Take the line that contains "grey cone: 1 -> 0" as the first line and the last line of the material below as the final one; reproduce exactly the lines between, inclusive.

[[ Exercise material open ]]

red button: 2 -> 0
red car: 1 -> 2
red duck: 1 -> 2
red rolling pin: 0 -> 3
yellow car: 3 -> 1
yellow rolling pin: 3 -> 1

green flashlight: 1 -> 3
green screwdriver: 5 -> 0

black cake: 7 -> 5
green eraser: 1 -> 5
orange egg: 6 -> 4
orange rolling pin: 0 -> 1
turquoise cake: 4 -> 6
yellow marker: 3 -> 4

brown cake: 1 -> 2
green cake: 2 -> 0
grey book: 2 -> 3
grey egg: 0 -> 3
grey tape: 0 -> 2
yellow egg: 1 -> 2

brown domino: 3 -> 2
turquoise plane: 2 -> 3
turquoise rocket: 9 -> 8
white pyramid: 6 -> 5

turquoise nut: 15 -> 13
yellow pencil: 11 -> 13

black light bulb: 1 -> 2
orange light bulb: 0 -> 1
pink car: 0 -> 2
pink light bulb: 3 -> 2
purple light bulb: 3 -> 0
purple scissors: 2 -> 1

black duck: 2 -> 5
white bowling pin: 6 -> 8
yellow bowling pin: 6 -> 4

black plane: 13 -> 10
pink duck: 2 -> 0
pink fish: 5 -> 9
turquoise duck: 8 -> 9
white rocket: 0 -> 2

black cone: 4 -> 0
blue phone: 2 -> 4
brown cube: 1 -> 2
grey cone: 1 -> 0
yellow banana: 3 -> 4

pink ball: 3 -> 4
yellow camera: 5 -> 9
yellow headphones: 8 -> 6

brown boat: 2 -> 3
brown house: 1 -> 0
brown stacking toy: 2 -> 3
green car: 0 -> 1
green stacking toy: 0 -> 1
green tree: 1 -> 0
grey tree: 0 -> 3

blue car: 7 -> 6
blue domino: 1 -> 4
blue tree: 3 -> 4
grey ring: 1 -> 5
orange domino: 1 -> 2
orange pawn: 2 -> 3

[[ Exercise material closed ]]

(Expected answer):
grey cone: 1 -> 0
yellow banana: 3 -> 4

pink ball: 3 -> 4
yellow camera: 5 -> 9
yellow headphones: 8 -> 6

brown boat: 2 -> 3
brown house: 1 -> 0
brown stacking toy: 2 -> 3
green car: 0 -> 1
green stacking toy: 0 -> 1
green tree: 1 -> 0
grey tree: 0 -> 3

blue car: 7 -> 6
blue domino: 1 -> 4
blue tree: 3 -> 4
grey ring: 1 -> 5
orange domino: 1 -> 2
orange pawn: 2 -> 3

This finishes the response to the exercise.